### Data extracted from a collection
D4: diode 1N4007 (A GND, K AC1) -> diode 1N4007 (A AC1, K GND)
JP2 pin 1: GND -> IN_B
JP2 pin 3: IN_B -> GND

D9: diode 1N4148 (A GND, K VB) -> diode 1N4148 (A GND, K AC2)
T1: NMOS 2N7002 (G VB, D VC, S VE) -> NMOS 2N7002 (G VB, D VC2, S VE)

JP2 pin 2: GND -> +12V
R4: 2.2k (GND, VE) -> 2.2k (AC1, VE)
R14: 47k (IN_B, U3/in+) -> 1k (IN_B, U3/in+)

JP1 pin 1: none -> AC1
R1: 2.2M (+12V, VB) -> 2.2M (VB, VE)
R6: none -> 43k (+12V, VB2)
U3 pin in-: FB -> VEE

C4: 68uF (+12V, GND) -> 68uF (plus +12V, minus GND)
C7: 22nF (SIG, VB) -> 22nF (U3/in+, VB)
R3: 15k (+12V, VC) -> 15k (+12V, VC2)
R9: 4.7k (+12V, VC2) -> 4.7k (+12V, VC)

* * *

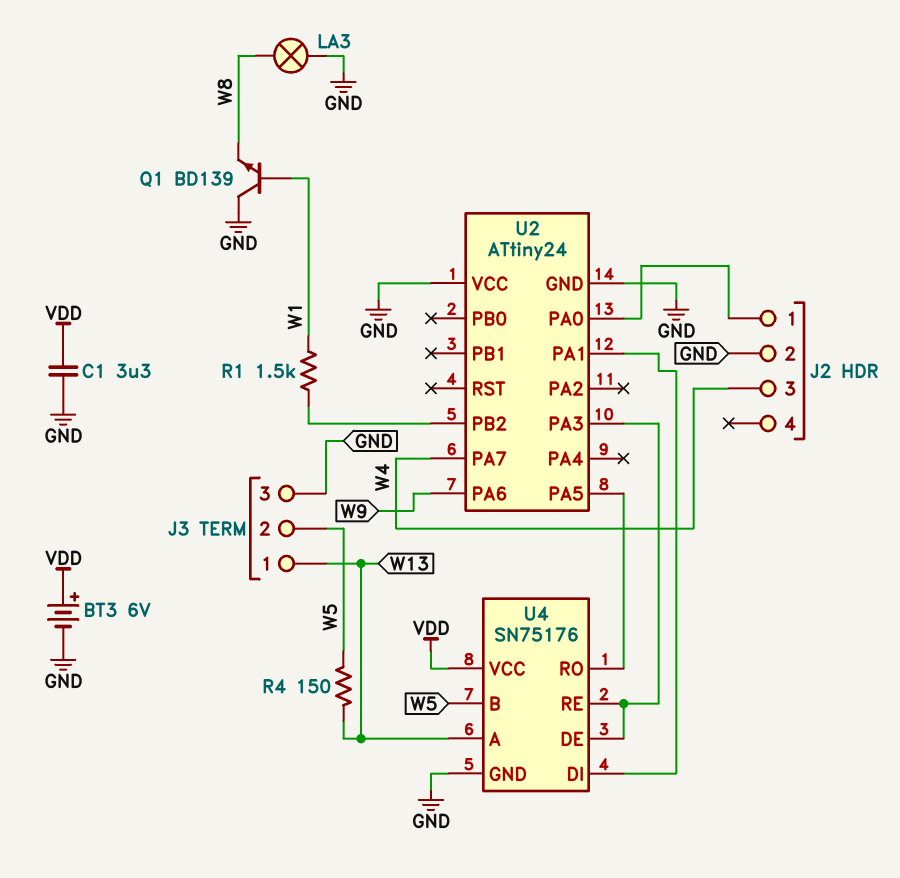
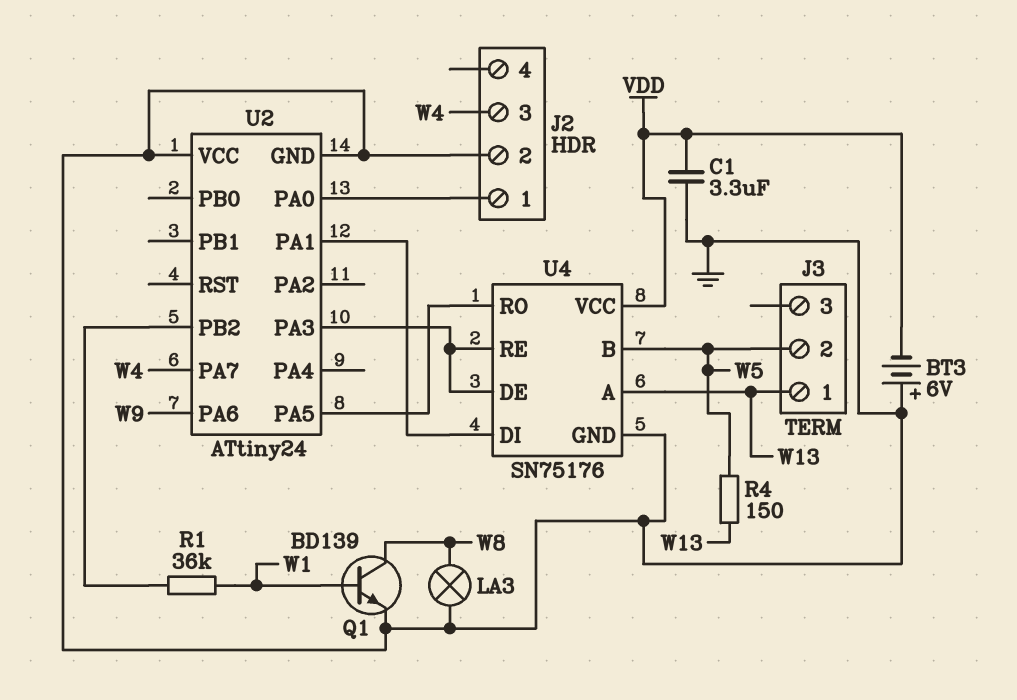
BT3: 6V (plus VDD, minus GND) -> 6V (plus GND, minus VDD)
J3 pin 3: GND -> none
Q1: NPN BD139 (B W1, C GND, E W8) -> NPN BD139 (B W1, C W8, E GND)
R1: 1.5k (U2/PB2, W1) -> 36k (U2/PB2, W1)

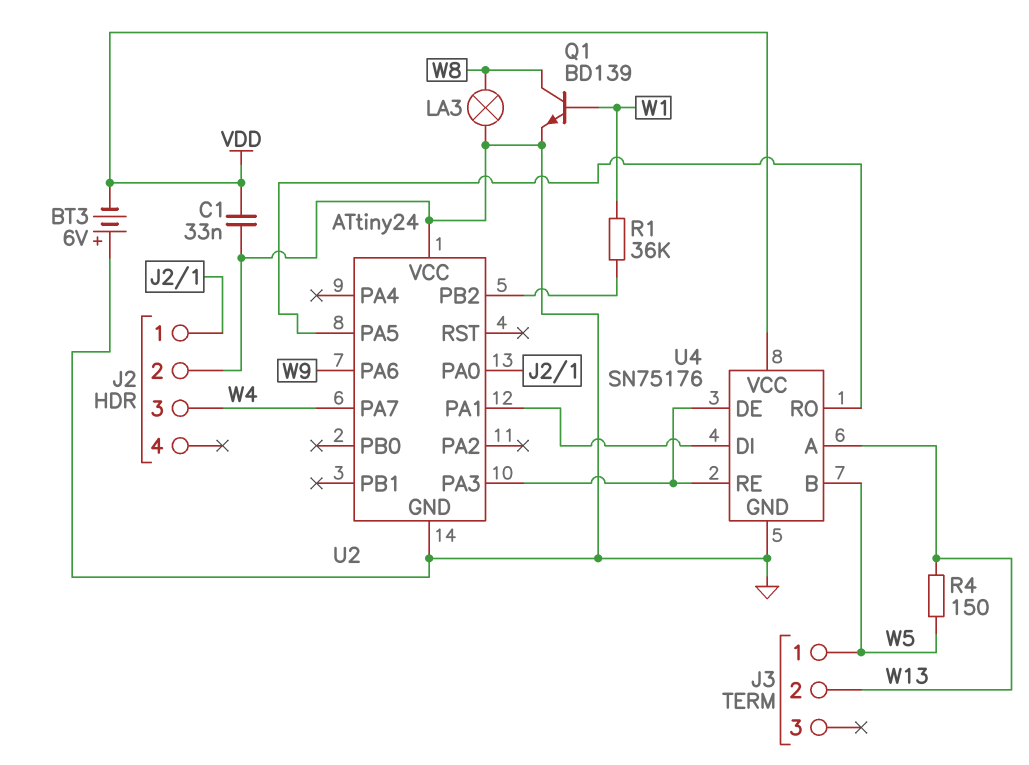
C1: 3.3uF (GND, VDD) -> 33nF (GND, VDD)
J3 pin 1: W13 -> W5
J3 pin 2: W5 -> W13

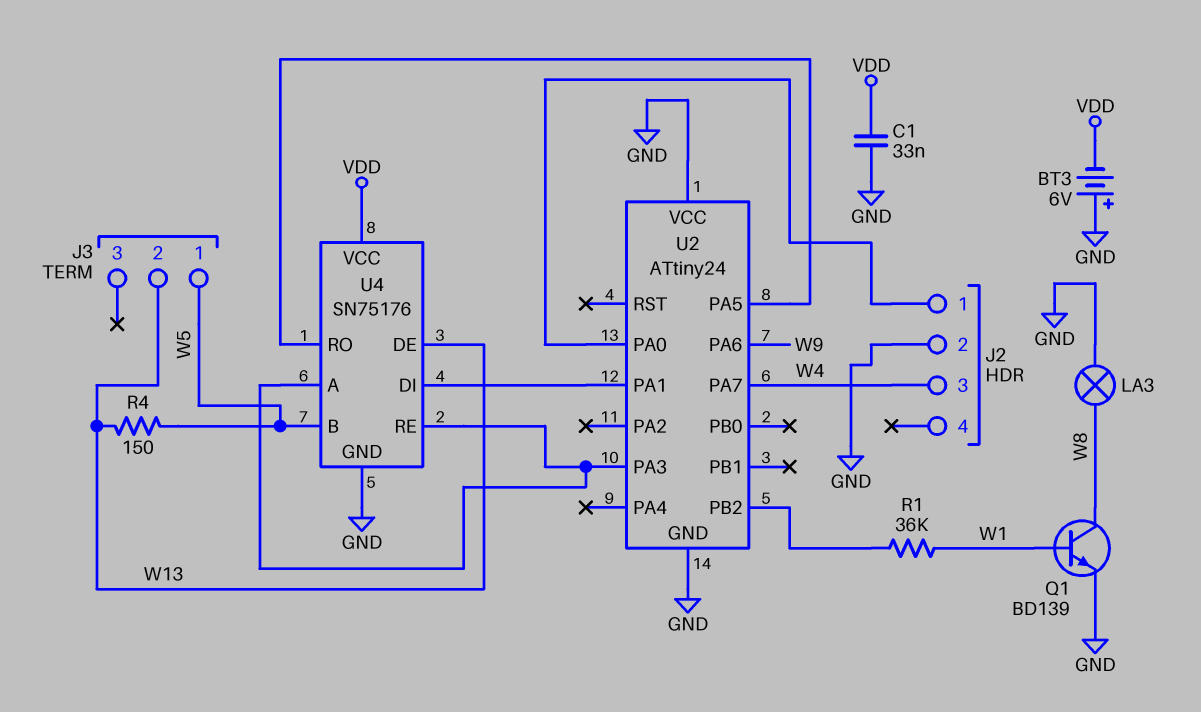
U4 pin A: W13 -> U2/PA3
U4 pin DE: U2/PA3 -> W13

...

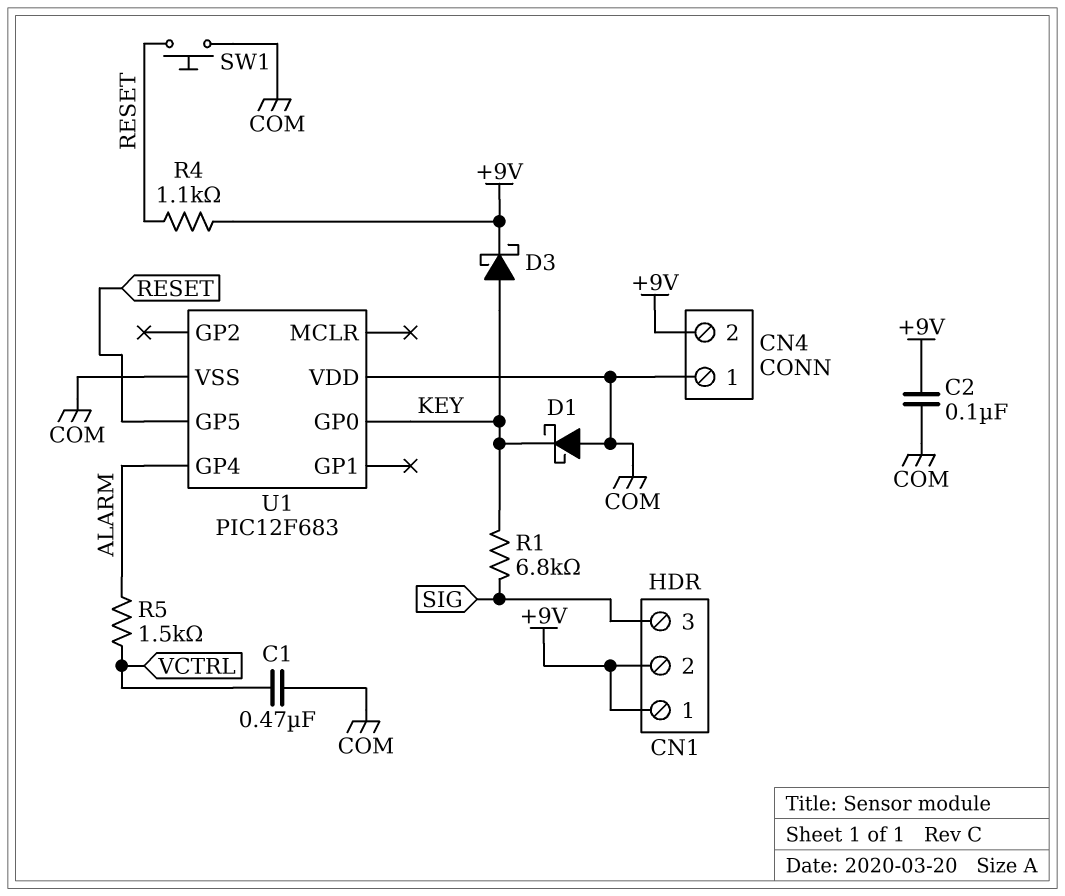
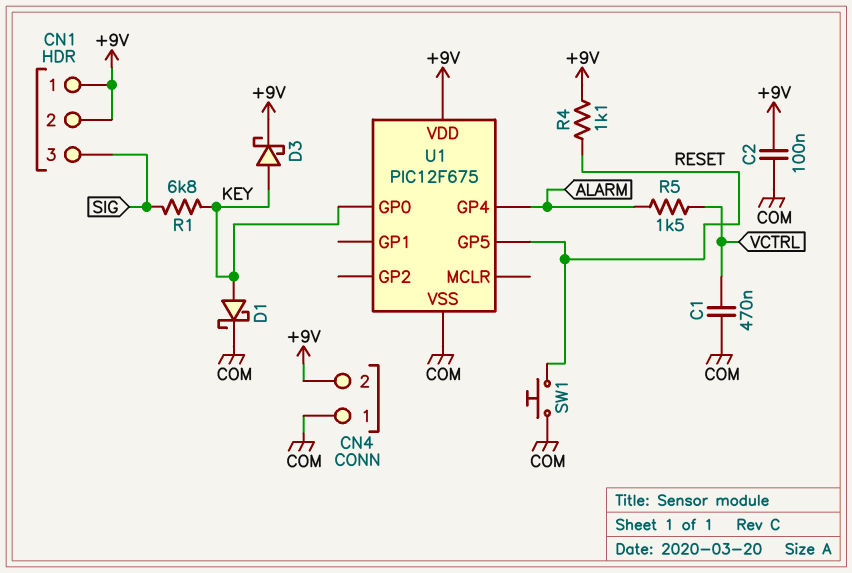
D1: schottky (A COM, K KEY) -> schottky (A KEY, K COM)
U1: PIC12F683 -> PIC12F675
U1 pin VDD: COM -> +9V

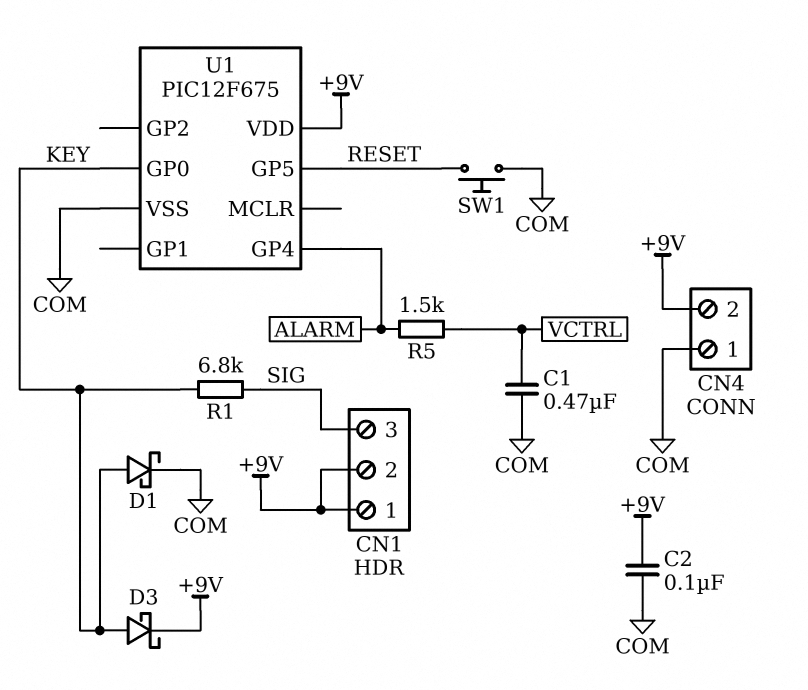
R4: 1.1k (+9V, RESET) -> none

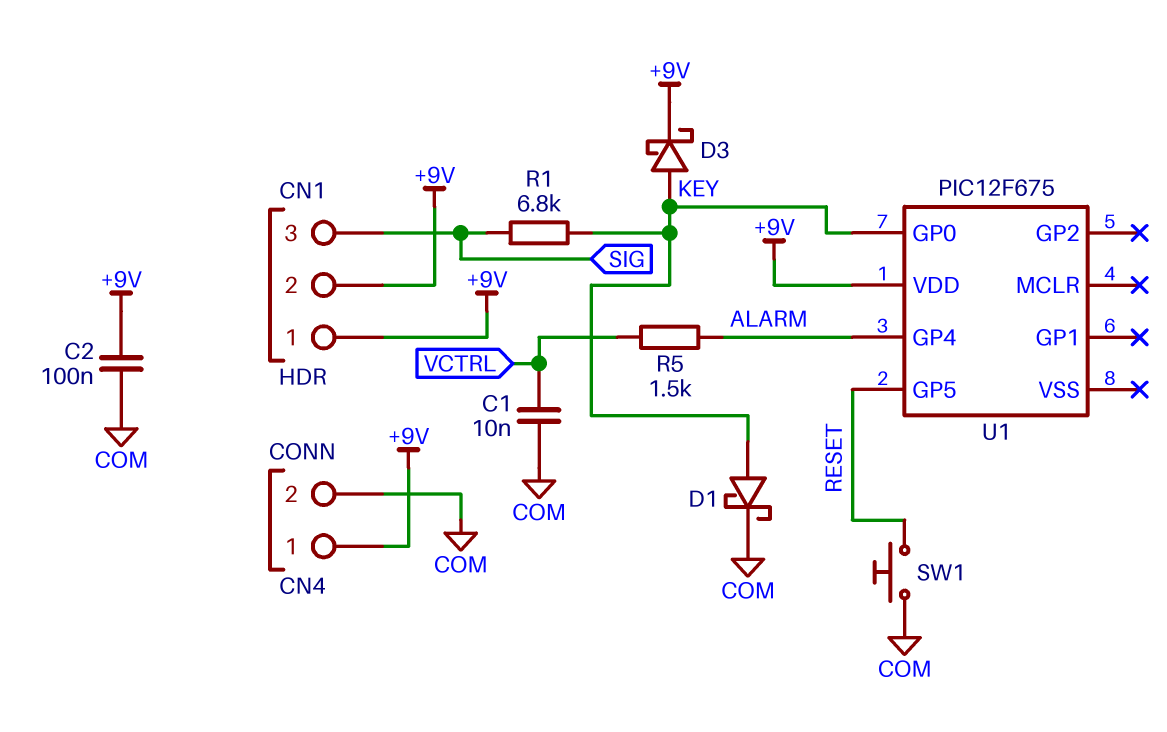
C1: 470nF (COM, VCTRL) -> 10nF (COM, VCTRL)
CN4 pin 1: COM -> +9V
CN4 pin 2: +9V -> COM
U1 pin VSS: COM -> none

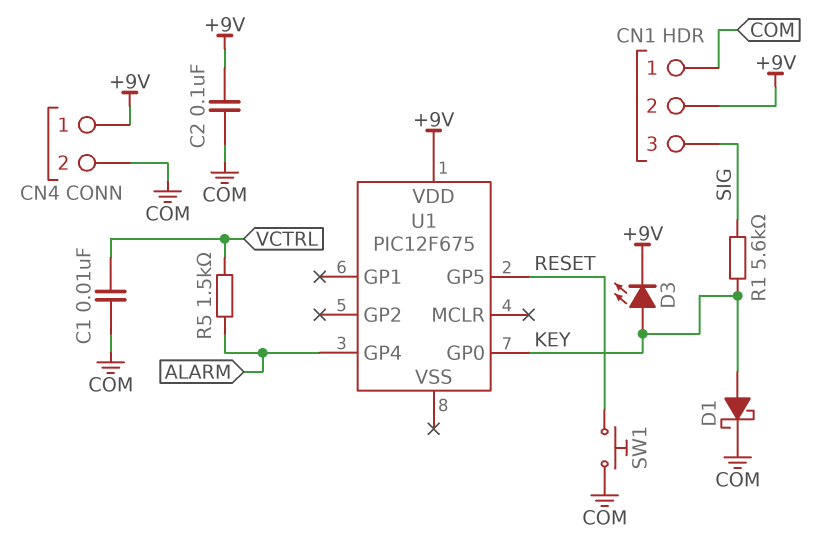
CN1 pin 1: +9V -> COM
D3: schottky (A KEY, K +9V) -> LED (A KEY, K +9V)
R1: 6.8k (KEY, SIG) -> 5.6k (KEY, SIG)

### Exercise instructions
Output only the count of lines in the data containing "diode".

### Solution for this exercise
2